* [ACTION ITEM] Please repeat every entry, keeping each one exactly the same.

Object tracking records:
=== Section Start ===

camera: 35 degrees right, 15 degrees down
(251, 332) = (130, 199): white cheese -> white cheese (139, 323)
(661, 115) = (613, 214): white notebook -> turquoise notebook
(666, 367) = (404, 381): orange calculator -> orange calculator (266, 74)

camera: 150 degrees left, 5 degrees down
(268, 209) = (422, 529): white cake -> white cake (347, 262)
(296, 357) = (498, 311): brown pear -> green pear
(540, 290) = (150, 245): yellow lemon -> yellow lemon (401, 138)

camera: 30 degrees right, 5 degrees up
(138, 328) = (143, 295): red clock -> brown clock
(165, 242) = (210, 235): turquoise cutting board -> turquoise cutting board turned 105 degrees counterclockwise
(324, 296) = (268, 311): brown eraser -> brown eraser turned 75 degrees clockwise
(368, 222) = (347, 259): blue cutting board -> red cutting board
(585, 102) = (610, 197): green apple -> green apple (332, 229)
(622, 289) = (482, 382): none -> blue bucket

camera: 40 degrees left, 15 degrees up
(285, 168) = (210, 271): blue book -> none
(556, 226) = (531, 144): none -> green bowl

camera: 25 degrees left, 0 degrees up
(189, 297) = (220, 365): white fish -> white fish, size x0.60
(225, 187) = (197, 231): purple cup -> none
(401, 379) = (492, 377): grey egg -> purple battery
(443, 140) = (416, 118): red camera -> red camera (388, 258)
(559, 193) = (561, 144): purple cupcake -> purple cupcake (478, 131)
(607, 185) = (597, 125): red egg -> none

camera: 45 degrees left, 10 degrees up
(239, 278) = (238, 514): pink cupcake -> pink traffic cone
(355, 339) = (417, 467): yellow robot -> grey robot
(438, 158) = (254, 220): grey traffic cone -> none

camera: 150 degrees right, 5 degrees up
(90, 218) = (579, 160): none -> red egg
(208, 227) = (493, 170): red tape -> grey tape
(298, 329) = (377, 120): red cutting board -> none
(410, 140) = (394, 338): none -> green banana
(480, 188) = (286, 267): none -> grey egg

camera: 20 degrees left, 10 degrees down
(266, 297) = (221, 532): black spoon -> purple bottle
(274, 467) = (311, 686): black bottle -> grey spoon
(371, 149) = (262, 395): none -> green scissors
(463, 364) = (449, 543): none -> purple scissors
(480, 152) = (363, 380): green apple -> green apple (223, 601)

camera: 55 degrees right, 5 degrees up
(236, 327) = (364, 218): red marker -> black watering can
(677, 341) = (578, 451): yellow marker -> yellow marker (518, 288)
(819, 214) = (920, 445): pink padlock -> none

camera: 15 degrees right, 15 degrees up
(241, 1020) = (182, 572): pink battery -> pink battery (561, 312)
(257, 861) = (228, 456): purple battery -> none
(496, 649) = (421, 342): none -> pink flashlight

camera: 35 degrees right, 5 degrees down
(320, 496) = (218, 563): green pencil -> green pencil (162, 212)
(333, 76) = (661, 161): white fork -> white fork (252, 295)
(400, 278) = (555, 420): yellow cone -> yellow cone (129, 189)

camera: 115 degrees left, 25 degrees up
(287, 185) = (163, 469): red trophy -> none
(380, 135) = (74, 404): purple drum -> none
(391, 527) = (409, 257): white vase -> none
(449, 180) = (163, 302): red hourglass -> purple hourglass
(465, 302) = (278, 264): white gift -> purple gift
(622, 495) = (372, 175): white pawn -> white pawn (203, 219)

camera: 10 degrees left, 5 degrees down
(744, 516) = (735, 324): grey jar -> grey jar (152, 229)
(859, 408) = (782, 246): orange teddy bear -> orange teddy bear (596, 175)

=== Section End ===

* [FINAL ANSWER]
camera: 35 degrees right, 15 degrees down
(251, 332) = (130, 199): white cheese -> white cheese (139, 323)
(661, 115) = (613, 214): white notebook -> turquoise notebook
(666, 367) = (404, 381): orange calculator -> orange calculator (266, 74)

camera: 150 degrees left, 5 degrees down
(268, 209) = (422, 529): white cake -> white cake (347, 262)
(296, 357) = (498, 311): brown pear -> green pear
(540, 290) = (150, 245): yellow lemon -> yellow lemon (401, 138)

camera: 30 degrees right, 5 degrees up
(138, 328) = (143, 295): red clock -> brown clock
(165, 242) = (210, 235): turquoise cutting board -> turquoise cutting board turned 105 degrees counterclockwise
(324, 296) = (268, 311): brown eraser -> brown eraser turned 75 degrees clockwise
(368, 222) = (347, 259): blue cutting board -> red cutting board
(585, 102) = (610, 197): green apple -> green apple (332, 229)
(622, 289) = (482, 382): none -> blue bucket

camera: 40 degrees left, 15 degrees up
(285, 168) = (210, 271): blue book -> none
(556, 226) = (531, 144): none -> green bowl

camera: 25 degrees left, 0 degrees up
(189, 297) = (220, 365): white fish -> white fish, size x0.60
(225, 187) = (197, 231): purple cup -> none
(401, 379) = (492, 377): grey egg -> purple battery
(443, 140) = (416, 118): red camera -> red camera (388, 258)
(559, 193) = (561, 144): purple cupcake -> purple cupcake (478, 131)
(607, 185) = (597, 125): red egg -> none

camera: 45 degrees left, 10 degrees up
(239, 278) = (238, 514): pink cupcake -> pink traffic cone
(355, 339) = (417, 467): yellow robot -> grey robot
(438, 158) = (254, 220): grey traffic cone -> none

camera: 150 degrees right, 5 degrees up
(90, 218) = (579, 160): none -> red egg
(208, 227) = (493, 170): red tape -> grey tape
(298, 329) = (377, 120): red cutting board -> none
(410, 140) = (394, 338): none -> green banana
(480, 188) = (286, 267): none -> grey egg

camera: 20 degrees left, 10 degrees down
(266, 297) = (221, 532): black spoon -> purple bottle
(274, 467) = (311, 686): black bottle -> grey spoon
(371, 149) = (262, 395): none -> green scissors
(463, 364) = (449, 543): none -> purple scissors
(480, 152) = (363, 380): green apple -> green apple (223, 601)

camera: 55 degrees right, 5 degrees up
(236, 327) = (364, 218): red marker -> black watering can
(677, 341) = (578, 451): yellow marker -> yellow marker (518, 288)
(819, 214) = (920, 445): pink padlock -> none

camera: 15 degrees right, 15 degrees up
(241, 1020) = (182, 572): pink battery -> pink battery (561, 312)
(257, 861) = (228, 456): purple battery -> none
(496, 649) = (421, 342): none -> pink flashlight

camera: 35 degrees right, 5 degrees down
(320, 496) = (218, 563): green pencil -> green pencil (162, 212)
(333, 76) = (661, 161): white fork -> white fork (252, 295)
(400, 278) = (555, 420): yellow cone -> yellow cone (129, 189)

camera: 115 degrees left, 25 degrees up
(287, 185) = (163, 469): red trophy -> none
(380, 135) = (74, 404): purple drum -> none
(391, 527) = (409, 257): white vase -> none
(449, 180) = (163, 302): red hourglass -> purple hourglass
(465, 302) = (278, 264): white gift -> purple gift
(622, 495) = (372, 175): white pawn -> white pawn (203, 219)

camera: 10 degrees left, 5 degrees down
(744, 516) = (735, 324): grey jar -> grey jar (152, 229)
(859, 408) = (782, 246): orange teddy bear -> orange teddy bear (596, 175)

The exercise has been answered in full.